Exclude any images and output the remaining records exactly.

### Extracted material

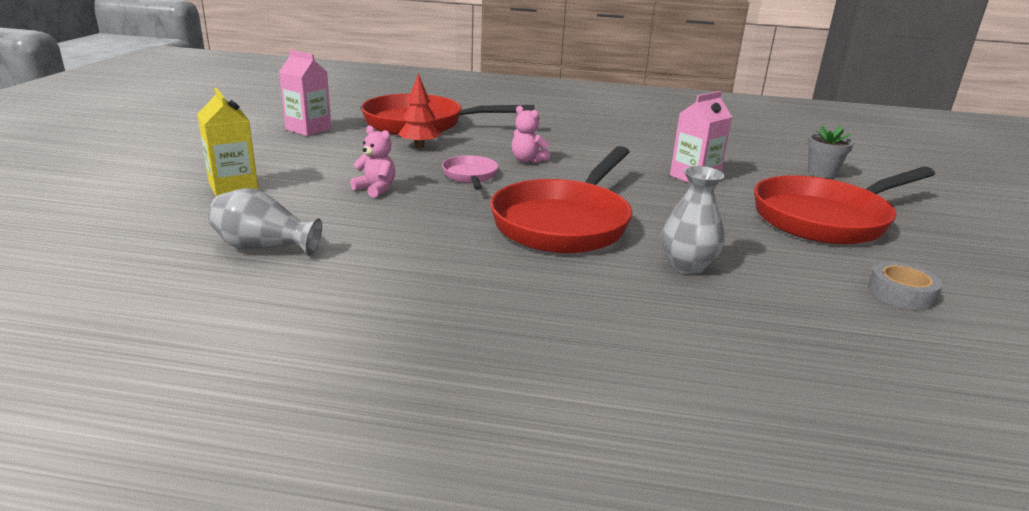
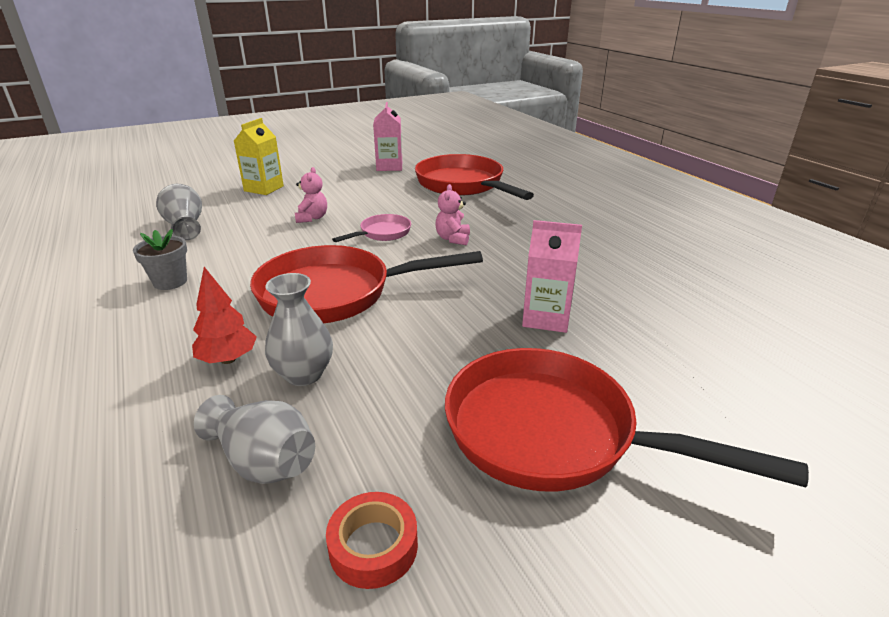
camera: 55 degrees right, 5 degrees up
red tree [398,73,441,148] -> red tree moved to [192,267,257,364]
grey flower pot [808,125,854,179] -> grey flower pot moved to [133,229,187,290]
grey tape [868,261,943,310] -> red tape [326,492,418,589]
none -> grey vase [194,395,315,484]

######

# [Written reply]
camera: 55 degrees right, 5 degrees up
red tree [398,73,441,148] -> red tree moved to [192,267,257,364]
grey flower pot [808,125,854,179] -> grey flower pot moved to [133,229,187,290]
grey tape [868,261,943,310] -> red tape [326,492,418,589]
none -> grey vase [194,395,315,484]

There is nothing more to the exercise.